- Opening Delimiter -
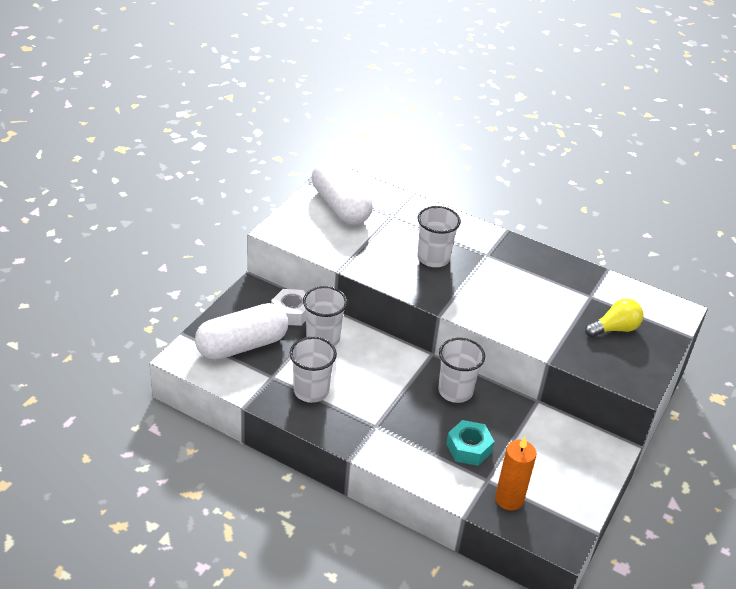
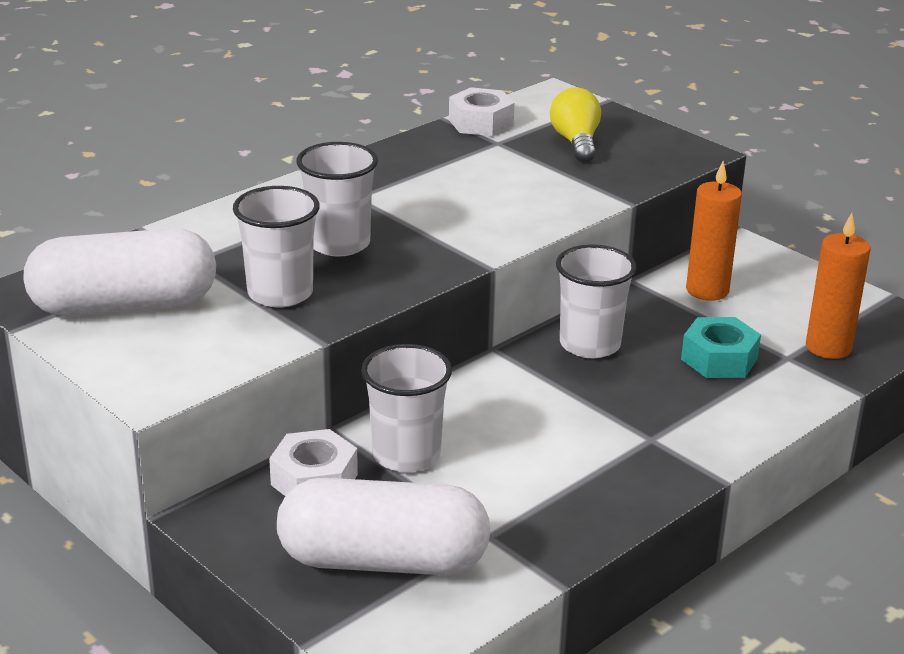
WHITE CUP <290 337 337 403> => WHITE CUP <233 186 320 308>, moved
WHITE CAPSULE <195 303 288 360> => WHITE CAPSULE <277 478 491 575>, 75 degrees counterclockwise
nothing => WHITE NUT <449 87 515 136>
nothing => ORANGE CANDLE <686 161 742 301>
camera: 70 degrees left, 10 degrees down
- Closing Delimiter -
Exercise: Each line of the listing that contains the word "degrees" must be copied.

Reply to the exercise:
WHITE CAPSULE <195 303 288 360> => WHITE CAPSULE <277 478 491 575>, 75 degrees counterclockwise
camera: 70 degrees left, 10 degrees down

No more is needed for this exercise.